Collected data entries

********************

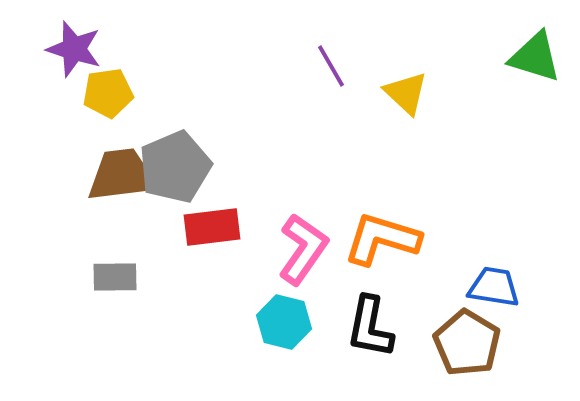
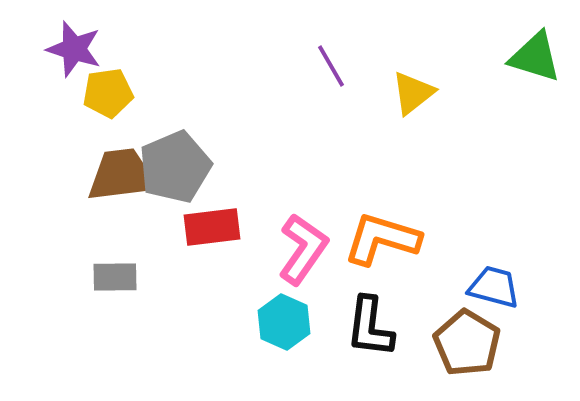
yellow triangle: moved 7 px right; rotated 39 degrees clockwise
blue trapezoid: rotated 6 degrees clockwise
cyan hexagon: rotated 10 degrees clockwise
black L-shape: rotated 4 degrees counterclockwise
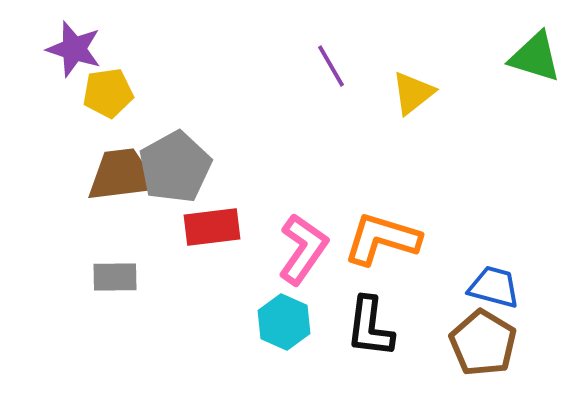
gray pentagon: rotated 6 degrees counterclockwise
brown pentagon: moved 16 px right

********************

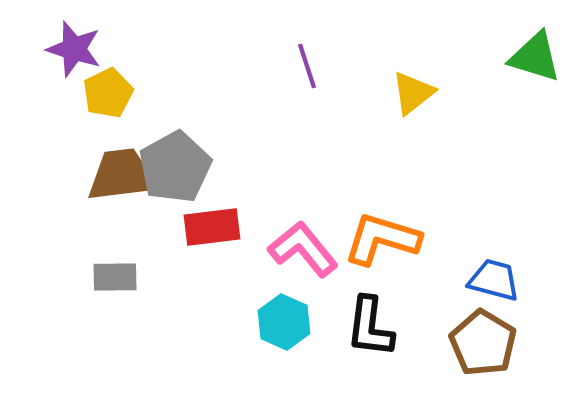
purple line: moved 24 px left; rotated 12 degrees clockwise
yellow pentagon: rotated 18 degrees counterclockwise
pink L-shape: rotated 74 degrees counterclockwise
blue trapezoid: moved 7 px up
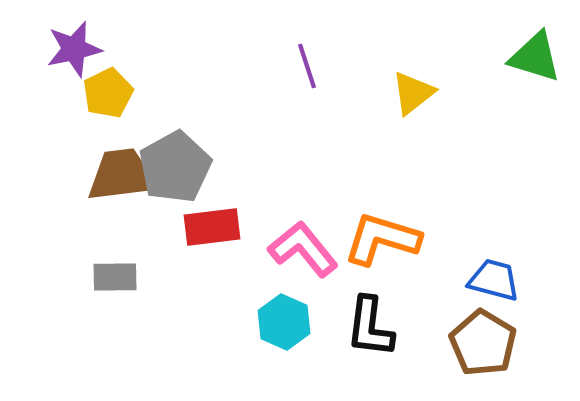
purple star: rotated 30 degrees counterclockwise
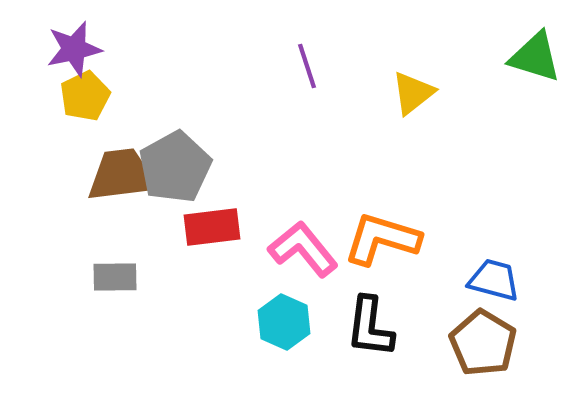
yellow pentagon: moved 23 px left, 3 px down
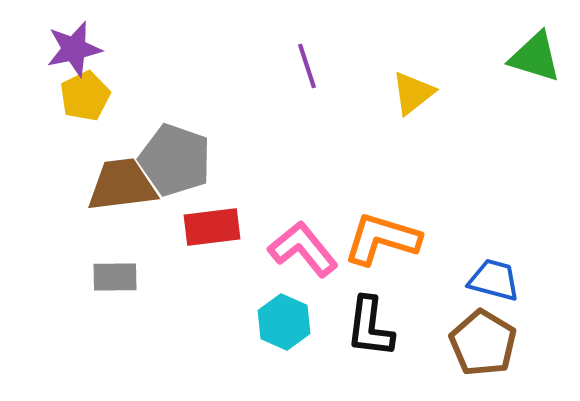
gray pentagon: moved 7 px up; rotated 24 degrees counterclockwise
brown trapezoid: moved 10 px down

********************

Goal of the exercise
Repeat the material word for word, from the line with "gray pentagon: rotated" up to and including the line with "brown pentagon: moved 16 px right".

Exercise solution
gray pentagon: rotated 6 degrees counterclockwise
brown pentagon: moved 16 px right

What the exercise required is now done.